[Start of Attachment]

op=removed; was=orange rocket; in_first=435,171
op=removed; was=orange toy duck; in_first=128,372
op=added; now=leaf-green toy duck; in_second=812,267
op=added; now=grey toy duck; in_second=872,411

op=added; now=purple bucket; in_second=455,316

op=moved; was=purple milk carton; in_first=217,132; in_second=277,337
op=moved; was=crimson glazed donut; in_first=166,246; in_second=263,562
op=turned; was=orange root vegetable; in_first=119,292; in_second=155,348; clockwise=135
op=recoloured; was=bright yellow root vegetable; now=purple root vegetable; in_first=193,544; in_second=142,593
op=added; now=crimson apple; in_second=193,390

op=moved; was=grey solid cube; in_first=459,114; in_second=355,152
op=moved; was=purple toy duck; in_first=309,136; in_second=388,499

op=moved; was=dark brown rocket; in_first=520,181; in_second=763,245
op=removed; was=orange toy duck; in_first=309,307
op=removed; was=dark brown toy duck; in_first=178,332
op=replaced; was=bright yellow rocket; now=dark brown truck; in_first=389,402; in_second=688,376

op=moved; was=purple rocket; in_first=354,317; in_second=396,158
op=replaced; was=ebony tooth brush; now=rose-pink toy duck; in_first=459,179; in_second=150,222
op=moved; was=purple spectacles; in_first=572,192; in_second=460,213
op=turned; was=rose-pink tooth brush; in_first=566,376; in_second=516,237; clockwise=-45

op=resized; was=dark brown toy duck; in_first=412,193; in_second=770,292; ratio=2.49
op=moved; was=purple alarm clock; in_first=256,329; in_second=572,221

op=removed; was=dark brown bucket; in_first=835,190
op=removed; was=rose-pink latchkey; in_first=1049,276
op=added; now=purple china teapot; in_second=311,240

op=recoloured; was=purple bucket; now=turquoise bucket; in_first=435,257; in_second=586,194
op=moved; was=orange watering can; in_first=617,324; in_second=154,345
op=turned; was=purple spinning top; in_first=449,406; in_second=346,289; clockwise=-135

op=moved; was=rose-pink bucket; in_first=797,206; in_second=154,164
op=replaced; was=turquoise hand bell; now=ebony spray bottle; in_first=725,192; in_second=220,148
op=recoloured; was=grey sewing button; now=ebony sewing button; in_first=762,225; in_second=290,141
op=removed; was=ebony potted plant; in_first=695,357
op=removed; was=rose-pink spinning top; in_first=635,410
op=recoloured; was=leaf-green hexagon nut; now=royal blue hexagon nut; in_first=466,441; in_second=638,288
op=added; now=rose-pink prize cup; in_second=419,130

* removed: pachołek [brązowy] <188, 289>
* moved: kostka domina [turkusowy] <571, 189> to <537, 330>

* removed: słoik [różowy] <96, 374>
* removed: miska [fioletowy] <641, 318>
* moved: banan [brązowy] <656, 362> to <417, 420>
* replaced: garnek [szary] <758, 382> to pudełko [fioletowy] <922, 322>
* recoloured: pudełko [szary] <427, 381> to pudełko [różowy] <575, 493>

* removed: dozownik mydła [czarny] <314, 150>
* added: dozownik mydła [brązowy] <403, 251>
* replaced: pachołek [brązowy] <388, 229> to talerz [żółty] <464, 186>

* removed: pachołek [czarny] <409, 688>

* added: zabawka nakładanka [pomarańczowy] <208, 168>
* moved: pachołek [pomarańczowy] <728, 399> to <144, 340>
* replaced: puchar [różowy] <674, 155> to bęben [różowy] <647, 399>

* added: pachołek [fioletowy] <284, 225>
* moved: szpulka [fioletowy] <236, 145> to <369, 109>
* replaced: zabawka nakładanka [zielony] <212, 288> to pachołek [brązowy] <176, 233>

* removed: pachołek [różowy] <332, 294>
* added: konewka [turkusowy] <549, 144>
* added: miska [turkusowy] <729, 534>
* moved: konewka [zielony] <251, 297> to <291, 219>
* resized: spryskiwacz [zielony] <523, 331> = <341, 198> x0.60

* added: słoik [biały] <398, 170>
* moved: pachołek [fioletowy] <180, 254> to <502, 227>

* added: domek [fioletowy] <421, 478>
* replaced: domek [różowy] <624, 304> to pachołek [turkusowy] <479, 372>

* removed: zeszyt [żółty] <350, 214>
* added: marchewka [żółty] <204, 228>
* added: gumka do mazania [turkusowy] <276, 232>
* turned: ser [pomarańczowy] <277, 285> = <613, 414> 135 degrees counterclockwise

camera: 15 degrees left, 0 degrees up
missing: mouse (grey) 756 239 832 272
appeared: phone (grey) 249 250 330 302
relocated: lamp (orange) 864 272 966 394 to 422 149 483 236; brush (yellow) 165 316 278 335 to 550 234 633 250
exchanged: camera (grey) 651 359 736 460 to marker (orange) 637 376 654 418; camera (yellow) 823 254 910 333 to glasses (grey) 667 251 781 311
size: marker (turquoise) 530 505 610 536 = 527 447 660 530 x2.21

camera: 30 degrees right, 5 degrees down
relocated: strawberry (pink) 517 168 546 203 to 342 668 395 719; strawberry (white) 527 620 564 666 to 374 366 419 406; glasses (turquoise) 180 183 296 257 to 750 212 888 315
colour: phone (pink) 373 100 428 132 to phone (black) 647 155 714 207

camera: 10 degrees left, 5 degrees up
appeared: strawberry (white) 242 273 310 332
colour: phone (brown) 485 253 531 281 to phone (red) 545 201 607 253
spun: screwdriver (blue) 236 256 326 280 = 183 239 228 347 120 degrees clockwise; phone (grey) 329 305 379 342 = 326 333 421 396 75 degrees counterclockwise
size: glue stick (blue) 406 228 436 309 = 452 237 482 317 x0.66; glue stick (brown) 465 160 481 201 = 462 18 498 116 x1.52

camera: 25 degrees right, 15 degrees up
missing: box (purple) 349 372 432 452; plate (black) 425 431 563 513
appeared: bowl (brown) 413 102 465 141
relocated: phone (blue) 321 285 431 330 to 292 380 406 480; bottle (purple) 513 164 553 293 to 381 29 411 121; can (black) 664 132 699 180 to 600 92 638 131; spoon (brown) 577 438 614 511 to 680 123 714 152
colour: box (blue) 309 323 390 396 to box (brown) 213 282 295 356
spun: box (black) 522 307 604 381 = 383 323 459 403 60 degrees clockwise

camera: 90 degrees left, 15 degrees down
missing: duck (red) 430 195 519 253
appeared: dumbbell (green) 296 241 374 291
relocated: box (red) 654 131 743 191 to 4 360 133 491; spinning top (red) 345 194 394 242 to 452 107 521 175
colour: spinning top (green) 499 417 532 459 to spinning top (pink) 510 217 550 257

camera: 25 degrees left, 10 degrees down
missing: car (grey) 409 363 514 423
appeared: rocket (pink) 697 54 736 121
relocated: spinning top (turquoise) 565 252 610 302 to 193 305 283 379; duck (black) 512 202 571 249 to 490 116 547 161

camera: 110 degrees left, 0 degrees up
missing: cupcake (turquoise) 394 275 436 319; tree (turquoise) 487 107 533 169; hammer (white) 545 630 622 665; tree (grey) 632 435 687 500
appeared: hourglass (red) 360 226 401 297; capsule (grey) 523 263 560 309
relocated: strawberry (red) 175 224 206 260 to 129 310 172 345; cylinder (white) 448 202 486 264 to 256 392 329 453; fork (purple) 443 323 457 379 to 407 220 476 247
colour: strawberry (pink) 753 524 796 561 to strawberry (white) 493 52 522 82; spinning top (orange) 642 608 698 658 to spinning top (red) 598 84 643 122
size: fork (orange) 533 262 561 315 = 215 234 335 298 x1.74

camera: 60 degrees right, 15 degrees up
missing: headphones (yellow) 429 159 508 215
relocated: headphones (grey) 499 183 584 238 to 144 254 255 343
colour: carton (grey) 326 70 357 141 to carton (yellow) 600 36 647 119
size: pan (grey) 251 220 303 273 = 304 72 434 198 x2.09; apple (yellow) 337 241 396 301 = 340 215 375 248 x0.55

[End of Attachment]

Problem details: Output the listing once more. Leave each word as it stands.

Response to this task:
op=removed; was=orange rocket; in_first=435,171
op=removed; was=orange toy duck; in_first=128,372
op=added; now=leaf-green toy duck; in_second=812,267
op=added; now=grey toy duck; in_second=872,411

op=added; now=purple bucket; in_second=455,316

op=moved; was=purple milk carton; in_first=217,132; in_second=277,337
op=moved; was=crimson glazed donut; in_first=166,246; in_second=263,562
op=turned; was=orange root vegetable; in_first=119,292; in_second=155,348; clockwise=135
op=recoloured; was=bright yellow root vegetable; now=purple root vegetable; in_first=193,544; in_second=142,593
op=added; now=crimson apple; in_second=193,390

op=moved; was=grey solid cube; in_first=459,114; in_second=355,152
op=moved; was=purple toy duck; in_first=309,136; in_second=388,499

op=moved; was=dark brown rocket; in_first=520,181; in_second=763,245
op=removed; was=orange toy duck; in_first=309,307
op=removed; was=dark brown toy duck; in_first=178,332
op=replaced; was=bright yellow rocket; now=dark brown truck; in_first=389,402; in_second=688,376

op=moved; was=purple rocket; in_first=354,317; in_second=396,158
op=replaced; was=ebony tooth brush; now=rose-pink toy duck; in_first=459,179; in_second=150,222
op=moved; was=purple spectacles; in_first=572,192; in_second=460,213
op=turned; was=rose-pink tooth brush; in_first=566,376; in_second=516,237; clockwise=-45

op=resized; was=dark brown toy duck; in_first=412,193; in_second=770,292; ratio=2.49
op=moved; was=purple alarm clock; in_first=256,329; in_second=572,221

op=removed; was=dark brown bucket; in_first=835,190
op=removed; was=rose-pink latchkey; in_first=1049,276
op=added; now=purple china teapot; in_second=311,240

op=recoloured; was=purple bucket; now=turquoise bucket; in_first=435,257; in_second=586,194
op=moved; was=orange watering can; in_first=617,324; in_second=154,345
op=turned; was=purple spinning top; in_first=449,406; in_second=346,289; clockwise=-135

op=moved; was=rose-pink bucket; in_first=797,206; in_second=154,164
op=replaced; was=turquoise hand bell; now=ebony spray bottle; in_first=725,192; in_second=220,148
op=recoloured; was=grey sewing button; now=ebony sewing button; in_first=762,225; in_second=290,141
op=removed; was=ebony potted plant; in_first=695,357
op=removed; was=rose-pink spinning top; in_first=635,410
op=recoloured; was=leaf-green hexagon nut; now=royal blue hexagon nut; in_first=466,441; in_second=638,288
op=added; now=rose-pink prize cup; in_second=419,130

* removed: pachołek [brązowy] <188, 289>
* moved: kostka domina [turkusowy] <571, 189> to <537, 330>

* removed: słoik [różowy] <96, 374>
* removed: miska [fioletowy] <641, 318>
* moved: banan [brązowy] <656, 362> to <417, 420>
* replaced: garnek [szary] <758, 382> to pudełko [fioletowy] <922, 322>
* recoloured: pudełko [szary] <427, 381> to pudełko [różowy] <575, 493>

* removed: dozownik mydła [czarny] <314, 150>
* added: dozownik mydła [brązowy] <403, 251>
* replaced: pachołek [brązowy] <388, 229> to talerz [żółty] <464, 186>

* removed: pachołek [czarny] <409, 688>

* added: zabawka nakładanka [pomarańczowy] <208, 168>
* moved: pachołek [pomarańczowy] <728, 399> to <144, 340>
* replaced: puchar [różowy] <674, 155> to bęben [różowy] <647, 399>

* added: pachołek [fioletowy] <284, 225>
* moved: szpulka [fioletowy] <236, 145> to <369, 109>
* replaced: zabawka nakładanka [zielony] <212, 288> to pachołek [brązowy] <176, 233>

* removed: pachołek [różowy] <332, 294>
* added: konewka [turkusowy] <549, 144>
* added: miska [turkusowy] <729, 534>
* moved: konewka [zielony] <251, 297> to <291, 219>
* resized: spryskiwacz [zielony] <523, 331> = <341, 198> x0.60

* added: słoik [biały] <398, 170>
* moved: pachołek [fioletowy] <180, 254> to <502, 227>

* added: domek [fioletowy] <421, 478>
* replaced: domek [różowy] <624, 304> to pachołek [turkusowy] <479, 372>

* removed: zeszyt [żółty] <350, 214>
* added: marchewka [żółty] <204, 228>
* added: gumka do mazania [turkusowy] <276, 232>
* turned: ser [pomarańczowy] <277, 285> = <613, 414> 135 degrees counterclockwise

camera: 15 degrees left, 0 degrees up
missing: mouse (grey) 756 239 832 272
appeared: phone (grey) 249 250 330 302
relocated: lamp (orange) 864 272 966 394 to 422 149 483 236; brush (yellow) 165 316 278 335 to 550 234 633 250
exchanged: camera (grey) 651 359 736 460 to marker (orange) 637 376 654 418; camera (yellow) 823 254 910 333 to glasses (grey) 667 251 781 311
size: marker (turquoise) 530 505 610 536 = 527 447 660 530 x2.21

camera: 30 degrees right, 5 degrees down
relocated: strawberry (pink) 517 168 546 203 to 342 668 395 719; strawberry (white) 527 620 564 666 to 374 366 419 406; glasses (turquoise) 180 183 296 257 to 750 212 888 315
colour: phone (pink) 373 100 428 132 to phone (black) 647 155 714 207

camera: 10 degrees left, 5 degrees up
appeared: strawberry (white) 242 273 310 332
colour: phone (brown) 485 253 531 281 to phone (red) 545 201 607 253
spun: screwdriver (blue) 236 256 326 280 = 183 239 228 347 120 degrees clockwise; phone (grey) 329 305 379 342 = 326 333 421 396 75 degrees counterclockwise
size: glue stick (blue) 406 228 436 309 = 452 237 482 317 x0.66; glue stick (brown) 465 160 481 201 = 462 18 498 116 x1.52

camera: 25 degrees right, 15 degrees up
missing: box (purple) 349 372 432 452; plate (black) 425 431 563 513
appeared: bowl (brown) 413 102 465 141
relocated: phone (blue) 321 285 431 330 to 292 380 406 480; bottle (purple) 513 164 553 293 to 381 29 411 121; can (black) 664 132 699 180 to 600 92 638 131; spoon (brown) 577 438 614 511 to 680 123 714 152
colour: box (blue) 309 323 390 396 to box (brown) 213 282 295 356
spun: box (black) 522 307 604 381 = 383 323 459 403 60 degrees clockwise

camera: 90 degrees left, 15 degrees down
missing: duck (red) 430 195 519 253
appeared: dumbbell (green) 296 241 374 291
relocated: box (red) 654 131 743 191 to 4 360 133 491; spinning top (red) 345 194 394 242 to 452 107 521 175
colour: spinning top (green) 499 417 532 459 to spinning top (pink) 510 217 550 257

camera: 25 degrees left, 10 degrees down
missing: car (grey) 409 363 514 423
appeared: rocket (pink) 697 54 736 121
relocated: spinning top (turquoise) 565 252 610 302 to 193 305 283 379; duck (black) 512 202 571 249 to 490 116 547 161

camera: 110 degrees left, 0 degrees up
missing: cupcake (turquoise) 394 275 436 319; tree (turquoise) 487 107 533 169; hammer (white) 545 630 622 665; tree (grey) 632 435 687 500
appeared: hourglass (red) 360 226 401 297; capsule (grey) 523 263 560 309
relocated: strawberry (red) 175 224 206 260 to 129 310 172 345; cylinder (white) 448 202 486 264 to 256 392 329 453; fork (purple) 443 323 457 379 to 407 220 476 247
colour: strawberry (pink) 753 524 796 561 to strawberry (white) 493 52 522 82; spinning top (orange) 642 608 698 658 to spinning top (red) 598 84 643 122
size: fork (orange) 533 262 561 315 = 215 234 335 298 x1.74

camera: 60 degrees right, 15 degrees up
missing: headphones (yellow) 429 159 508 215
relocated: headphones (grey) 499 183 584 238 to 144 254 255 343
colour: carton (grey) 326 70 357 141 to carton (yellow) 600 36 647 119
size: pan (grey) 251 220 303 273 = 304 72 434 198 x2.09; apple (yellow) 337 241 396 301 = 340 215 375 248 x0.55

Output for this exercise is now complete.